Print the items below word for word, keeping every line unchanged.

Rows of spatial question data
***
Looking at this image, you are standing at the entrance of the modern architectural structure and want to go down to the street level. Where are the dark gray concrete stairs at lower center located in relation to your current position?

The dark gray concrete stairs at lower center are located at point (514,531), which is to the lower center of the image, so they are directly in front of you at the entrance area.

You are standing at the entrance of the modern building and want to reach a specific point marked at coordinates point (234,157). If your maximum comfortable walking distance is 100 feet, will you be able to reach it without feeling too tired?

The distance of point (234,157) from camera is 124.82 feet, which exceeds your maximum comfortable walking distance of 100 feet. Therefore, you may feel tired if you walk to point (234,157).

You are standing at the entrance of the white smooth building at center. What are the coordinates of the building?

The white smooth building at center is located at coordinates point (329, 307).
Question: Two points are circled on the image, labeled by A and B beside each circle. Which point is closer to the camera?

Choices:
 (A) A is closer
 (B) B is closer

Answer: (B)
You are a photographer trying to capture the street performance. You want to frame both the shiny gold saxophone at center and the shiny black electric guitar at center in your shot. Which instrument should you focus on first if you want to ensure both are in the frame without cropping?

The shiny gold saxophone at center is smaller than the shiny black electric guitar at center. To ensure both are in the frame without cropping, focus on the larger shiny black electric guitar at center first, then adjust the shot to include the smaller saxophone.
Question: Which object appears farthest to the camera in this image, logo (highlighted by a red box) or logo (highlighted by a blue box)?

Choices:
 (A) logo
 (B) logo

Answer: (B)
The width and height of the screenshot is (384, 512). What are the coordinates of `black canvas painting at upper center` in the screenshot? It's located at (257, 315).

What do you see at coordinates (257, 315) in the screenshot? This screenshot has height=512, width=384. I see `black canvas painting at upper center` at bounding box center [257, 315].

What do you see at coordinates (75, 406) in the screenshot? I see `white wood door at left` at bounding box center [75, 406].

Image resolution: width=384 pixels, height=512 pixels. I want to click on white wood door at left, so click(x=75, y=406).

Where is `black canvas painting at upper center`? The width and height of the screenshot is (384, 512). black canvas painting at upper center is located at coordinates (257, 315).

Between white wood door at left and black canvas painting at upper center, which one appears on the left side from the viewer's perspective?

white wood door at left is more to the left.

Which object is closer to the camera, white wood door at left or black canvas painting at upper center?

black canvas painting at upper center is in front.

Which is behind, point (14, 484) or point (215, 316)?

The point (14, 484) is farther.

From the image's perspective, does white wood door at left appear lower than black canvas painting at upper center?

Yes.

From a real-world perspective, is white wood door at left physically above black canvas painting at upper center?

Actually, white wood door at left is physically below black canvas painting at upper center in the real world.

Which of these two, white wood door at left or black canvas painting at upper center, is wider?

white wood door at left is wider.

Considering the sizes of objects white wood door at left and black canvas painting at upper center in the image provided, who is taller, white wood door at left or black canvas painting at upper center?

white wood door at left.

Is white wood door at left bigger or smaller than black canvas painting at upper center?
***
● Problem solution:
Looking at this image, you are standing at the entrance of the modern architectural structure and want to go down to the street level. Where are the dark gray concrete stairs at lower center located in relation to your current position?

The dark gray concrete stairs at lower center are located at point (514,531), which is to the lower center of the image, so they are directly in front of you at the entrance area.

You are standing at the entrance of the modern building and want to reach a specific point marked at coordinates point (234,157). If your maximum comfortable walking distance is 100 feet, will you be able to reach it without feeling too tired?

The distance of point (234,157) from camera is 124.82 feet, which exceeds your maximum comfortable walking distance of 100 feet. Therefore, you may feel tired if you walk to point (234,157).

You are standing at the entrance of the white smooth building at center. What are the coordinates of the building?

The white smooth building at center is located at coordinates point (329, 307).
Question: Two points are circled on the image, labeled by A and B beside each circle. Which point is closer to the camera?

Choices:
 (A) A is closer
 (B) B is closer

Answer: (B)
You are a photographer trying to capture the street performance. You want to frame both the shiny gold saxophone at center and the shiny black electric guitar at center in your shot. Which instrument should you focus on first if you want to ensure both are in the frame without cropping?

The shiny gold saxophone at center is smaller than the shiny black electric guitar at center. To ensure both are in the frame without cropping, focus on the larger shiny black electric guitar at center first, then adjust the shot to include the smaller saxophone.
Question: Which object appears farthest to the camera in this image, logo (highlighted by a red box) or logo (highlighted by a blue box)?

Choices:
 (A) logo
 (B) logo

Answer: (B)
The width and height of the screenshot is (384, 512). What are the coordinates of `black canvas painting at upper center` in the screenshot? It's located at (257, 315).

What do you see at coordinates (257, 315) in the screenshot? This screenshot has height=512, width=384. I see `black canvas painting at upper center` at bounding box center [257, 315].

What do you see at coordinates (75, 406) in the screenshot? I see `white wood door at left` at bounding box center [75, 406].

Image resolution: width=384 pixels, height=512 pixels. I want to click on white wood door at left, so click(x=75, y=406).

Where is `black canvas painting at upper center`? The width and height of the screenshot is (384, 512). black canvas painting at upper center is located at coordinates (257, 315).

Between white wood door at left and black canvas painting at upper center, which one appears on the left side from the viewer's perspective?

white wood door at left is more to the left.

Which object is closer to the camera, white wood door at left or black canvas painting at upper center?

black canvas painting at upper center is in front.

Which is behind, point (14, 484) or point (215, 316)?

The point (14, 484) is farther.

From the image's perspective, does white wood door at left appear lower than black canvas painting at upper center?

Yes.

From a real-world perspective, is white wood door at left physically above black canvas painting at upper center?

Actually, white wood door at left is physically below black canvas painting at upper center in the real world.

Which of these two, white wood door at left or black canvas painting at upper center, is wider?

white wood door at left is wider.

Considering the sizes of objects white wood door at left and black canvas painting at upper center in the image provided, who is taller, white wood door at left or black canvas painting at upper center?

white wood door at left.

Is white wood door at left bigger or smaller than black canvas painting at upper center?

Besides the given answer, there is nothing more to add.